**Try it:** Reproduce the closing run of lines below verbatim, from the line that contains "pink plate B5:B6" up to and including the final line.

**Data for review:**
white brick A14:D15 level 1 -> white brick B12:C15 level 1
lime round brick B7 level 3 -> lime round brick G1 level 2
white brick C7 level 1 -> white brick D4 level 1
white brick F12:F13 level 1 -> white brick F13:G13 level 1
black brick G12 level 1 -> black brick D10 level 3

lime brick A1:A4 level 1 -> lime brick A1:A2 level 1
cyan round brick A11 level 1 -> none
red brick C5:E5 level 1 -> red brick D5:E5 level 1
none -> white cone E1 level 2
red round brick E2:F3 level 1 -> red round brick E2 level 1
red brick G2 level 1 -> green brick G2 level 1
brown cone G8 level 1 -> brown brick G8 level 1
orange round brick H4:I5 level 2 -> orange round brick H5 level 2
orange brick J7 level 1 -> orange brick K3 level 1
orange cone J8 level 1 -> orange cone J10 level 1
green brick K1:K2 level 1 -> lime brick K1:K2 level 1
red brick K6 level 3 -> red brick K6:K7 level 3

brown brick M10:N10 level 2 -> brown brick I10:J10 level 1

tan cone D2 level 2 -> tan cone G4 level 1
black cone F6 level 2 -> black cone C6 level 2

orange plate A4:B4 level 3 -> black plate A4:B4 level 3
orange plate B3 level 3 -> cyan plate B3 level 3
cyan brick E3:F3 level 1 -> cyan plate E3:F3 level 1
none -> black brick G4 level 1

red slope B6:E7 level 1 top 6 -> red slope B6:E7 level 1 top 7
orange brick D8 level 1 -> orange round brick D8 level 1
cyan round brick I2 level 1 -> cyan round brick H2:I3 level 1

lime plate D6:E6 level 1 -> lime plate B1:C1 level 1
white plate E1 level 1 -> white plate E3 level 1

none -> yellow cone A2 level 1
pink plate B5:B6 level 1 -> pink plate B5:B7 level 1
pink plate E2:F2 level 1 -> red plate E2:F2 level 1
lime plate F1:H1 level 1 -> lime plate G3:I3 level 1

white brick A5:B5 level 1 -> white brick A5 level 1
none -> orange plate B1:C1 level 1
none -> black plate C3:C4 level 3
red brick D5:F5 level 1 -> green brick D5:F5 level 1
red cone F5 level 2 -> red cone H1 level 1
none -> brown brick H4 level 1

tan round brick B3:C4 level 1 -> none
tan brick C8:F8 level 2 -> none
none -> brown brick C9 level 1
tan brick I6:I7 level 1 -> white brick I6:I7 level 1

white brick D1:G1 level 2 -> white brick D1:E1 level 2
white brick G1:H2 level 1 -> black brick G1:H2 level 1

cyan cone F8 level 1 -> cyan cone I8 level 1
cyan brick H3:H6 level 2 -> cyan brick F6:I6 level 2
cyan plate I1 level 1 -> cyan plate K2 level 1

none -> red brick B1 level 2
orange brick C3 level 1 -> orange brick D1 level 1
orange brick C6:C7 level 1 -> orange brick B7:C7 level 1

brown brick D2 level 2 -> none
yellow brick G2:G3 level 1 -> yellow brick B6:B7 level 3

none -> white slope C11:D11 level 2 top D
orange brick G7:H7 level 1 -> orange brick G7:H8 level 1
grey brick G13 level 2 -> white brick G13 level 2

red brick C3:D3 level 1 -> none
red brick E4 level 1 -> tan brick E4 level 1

**Problem solution:**
pink plate B5:B6 level 1 -> pink plate B5:B7 level 1
pink plate E2:F2 level 1 -> red plate E2:F2 level 1
lime plate F1:H1 level 1 -> lime plate G3:I3 level 1

white brick A5:B5 level 1 -> white brick A5 level 1
none -> orange plate B1:C1 level 1
none -> black plate C3:C4 level 3
red brick D5:F5 level 1 -> green brick D5:F5 level 1
red cone F5 level 2 -> red cone H1 level 1
none -> brown brick H4 level 1

tan round brick B3:C4 level 1 -> none
tan brick C8:F8 level 2 -> none
none -> brown brick C9 level 1
tan brick I6:I7 level 1 -> white brick I6:I7 level 1

white brick D1:G1 level 2 -> white brick D1:E1 level 2
white brick G1:H2 level 1 -> black brick G1:H2 level 1

cyan cone F8 level 1 -> cyan cone I8 level 1
cyan brick H3:H6 level 2 -> cyan brick F6:I6 level 2
cyan plate I1 level 1 -> cyan plate K2 level 1

none -> red brick B1 level 2
orange brick C3 level 1 -> orange brick D1 level 1
orange brick C6:C7 level 1 -> orange brick B7:C7 level 1

brown brick D2 level 2 -> none
yellow brick G2:G3 level 1 -> yellow brick B6:B7 level 3

none -> white slope C11:D11 level 2 top D
orange brick G7:H7 level 1 -> orange brick G7:H8 level 1
grey brick G13 level 2 -> white brick G13 level 2

red brick C3:D3 level 1 -> none
red brick E4 level 1 -> tan brick E4 level 1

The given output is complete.